» **WHAT THE EXERCISE ASKS**: Count the rows below that contain the string "Independence", and reply with that number alone.

++++++

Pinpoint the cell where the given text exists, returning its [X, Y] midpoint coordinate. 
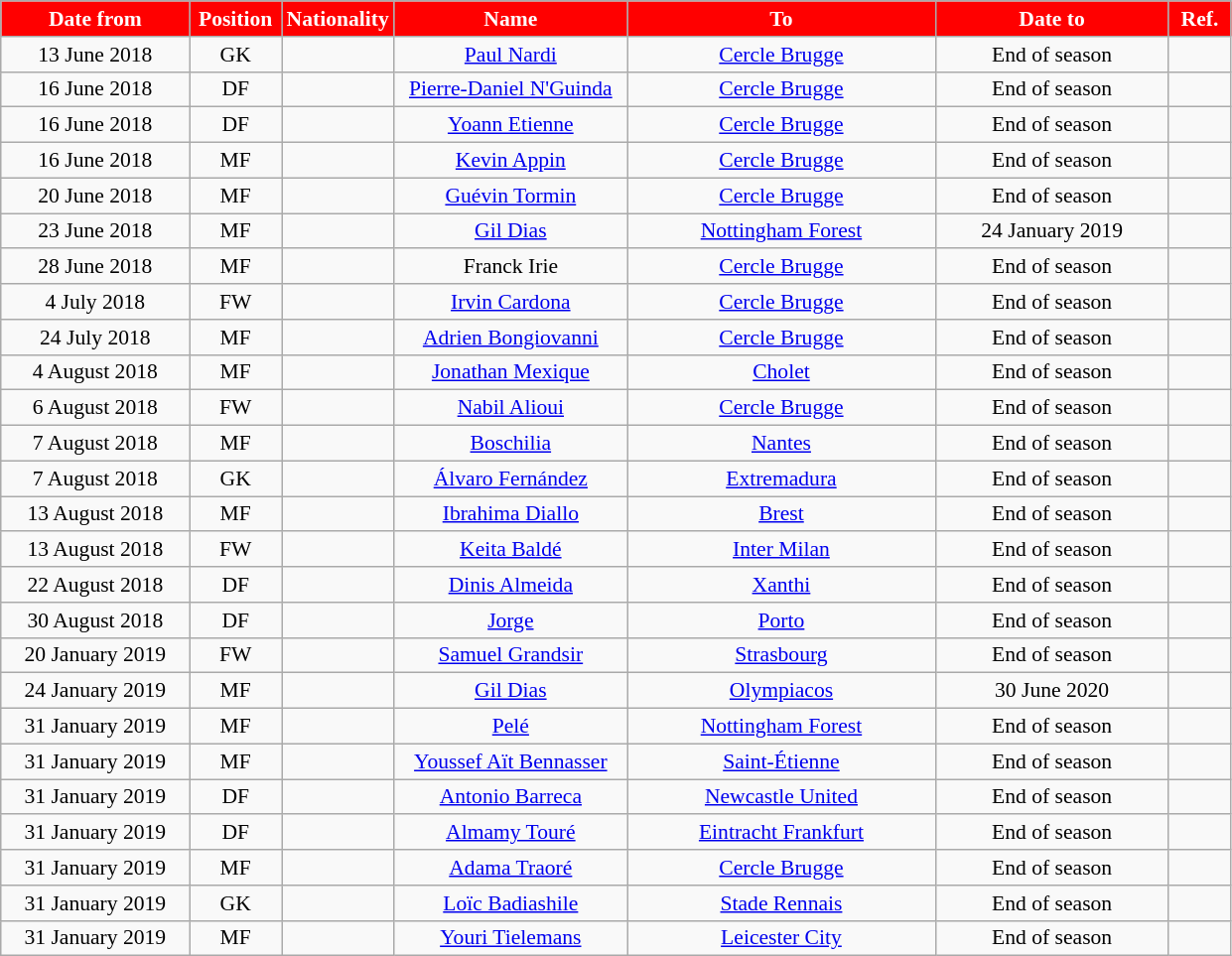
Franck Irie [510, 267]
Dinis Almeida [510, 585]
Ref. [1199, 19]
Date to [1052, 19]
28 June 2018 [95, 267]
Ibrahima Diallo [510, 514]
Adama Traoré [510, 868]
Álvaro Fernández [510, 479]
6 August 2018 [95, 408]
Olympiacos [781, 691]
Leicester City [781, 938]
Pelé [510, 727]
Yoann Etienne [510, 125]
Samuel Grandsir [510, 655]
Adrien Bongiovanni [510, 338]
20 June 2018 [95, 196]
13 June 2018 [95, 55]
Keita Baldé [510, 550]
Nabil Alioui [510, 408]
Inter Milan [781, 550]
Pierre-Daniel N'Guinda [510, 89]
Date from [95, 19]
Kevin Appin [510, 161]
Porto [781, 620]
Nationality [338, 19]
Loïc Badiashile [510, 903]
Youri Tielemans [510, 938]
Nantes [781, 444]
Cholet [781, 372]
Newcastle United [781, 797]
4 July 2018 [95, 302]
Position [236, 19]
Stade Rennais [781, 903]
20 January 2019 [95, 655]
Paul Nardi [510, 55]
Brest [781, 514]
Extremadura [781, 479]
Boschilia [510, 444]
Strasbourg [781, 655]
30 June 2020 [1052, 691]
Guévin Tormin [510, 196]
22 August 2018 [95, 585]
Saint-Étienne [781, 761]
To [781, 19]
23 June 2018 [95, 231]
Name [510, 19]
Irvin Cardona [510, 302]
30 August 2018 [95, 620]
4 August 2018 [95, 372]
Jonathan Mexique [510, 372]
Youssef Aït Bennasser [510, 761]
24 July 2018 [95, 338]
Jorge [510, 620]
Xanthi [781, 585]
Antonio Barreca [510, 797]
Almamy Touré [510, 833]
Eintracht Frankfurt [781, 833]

++++++

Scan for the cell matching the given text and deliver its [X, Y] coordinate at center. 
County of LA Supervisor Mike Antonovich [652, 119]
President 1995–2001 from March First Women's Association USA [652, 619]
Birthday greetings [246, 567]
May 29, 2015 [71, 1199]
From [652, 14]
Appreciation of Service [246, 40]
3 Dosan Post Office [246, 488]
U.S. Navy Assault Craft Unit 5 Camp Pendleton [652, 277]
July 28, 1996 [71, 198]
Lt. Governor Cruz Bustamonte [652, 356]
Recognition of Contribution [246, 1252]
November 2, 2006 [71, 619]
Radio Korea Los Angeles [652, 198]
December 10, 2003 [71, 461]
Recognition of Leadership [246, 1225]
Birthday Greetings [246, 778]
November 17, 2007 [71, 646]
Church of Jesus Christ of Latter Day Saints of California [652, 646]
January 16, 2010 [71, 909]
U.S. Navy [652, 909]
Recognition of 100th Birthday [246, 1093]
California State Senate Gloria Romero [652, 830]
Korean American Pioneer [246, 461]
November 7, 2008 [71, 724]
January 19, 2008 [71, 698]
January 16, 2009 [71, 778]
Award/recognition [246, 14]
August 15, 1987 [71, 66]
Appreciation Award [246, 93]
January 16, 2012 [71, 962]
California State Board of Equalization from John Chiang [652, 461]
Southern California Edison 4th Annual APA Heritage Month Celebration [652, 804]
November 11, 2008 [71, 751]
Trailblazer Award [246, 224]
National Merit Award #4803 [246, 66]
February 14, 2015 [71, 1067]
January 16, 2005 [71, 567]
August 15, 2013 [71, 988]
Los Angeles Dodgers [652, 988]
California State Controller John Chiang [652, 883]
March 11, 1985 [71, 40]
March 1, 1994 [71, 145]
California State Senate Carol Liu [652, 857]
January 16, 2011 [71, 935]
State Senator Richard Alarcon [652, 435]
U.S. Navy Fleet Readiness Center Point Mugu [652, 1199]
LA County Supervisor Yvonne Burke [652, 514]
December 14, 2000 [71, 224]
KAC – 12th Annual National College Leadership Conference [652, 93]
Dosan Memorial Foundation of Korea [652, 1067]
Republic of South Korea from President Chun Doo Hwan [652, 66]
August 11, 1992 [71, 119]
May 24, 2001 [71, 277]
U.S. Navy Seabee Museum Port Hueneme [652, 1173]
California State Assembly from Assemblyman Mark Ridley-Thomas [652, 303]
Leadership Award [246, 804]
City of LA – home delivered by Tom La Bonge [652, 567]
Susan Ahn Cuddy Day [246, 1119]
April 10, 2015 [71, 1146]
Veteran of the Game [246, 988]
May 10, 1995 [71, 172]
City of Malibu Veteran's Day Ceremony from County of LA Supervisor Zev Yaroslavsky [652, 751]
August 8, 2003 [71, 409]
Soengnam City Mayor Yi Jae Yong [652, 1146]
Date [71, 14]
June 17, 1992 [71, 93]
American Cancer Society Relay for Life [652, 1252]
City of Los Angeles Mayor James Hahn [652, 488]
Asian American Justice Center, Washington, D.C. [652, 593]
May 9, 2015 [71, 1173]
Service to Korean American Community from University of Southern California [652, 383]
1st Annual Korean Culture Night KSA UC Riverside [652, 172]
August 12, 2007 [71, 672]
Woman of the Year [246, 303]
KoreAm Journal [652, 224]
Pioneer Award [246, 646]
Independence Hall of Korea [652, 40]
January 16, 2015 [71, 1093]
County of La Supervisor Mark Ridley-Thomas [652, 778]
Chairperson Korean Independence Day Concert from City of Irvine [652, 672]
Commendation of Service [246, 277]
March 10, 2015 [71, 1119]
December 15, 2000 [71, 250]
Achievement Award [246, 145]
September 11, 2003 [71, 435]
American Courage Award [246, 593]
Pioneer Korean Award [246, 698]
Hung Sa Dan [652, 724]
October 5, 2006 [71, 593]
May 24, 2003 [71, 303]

++++++

» **PROBLEM SOLUTION**: 2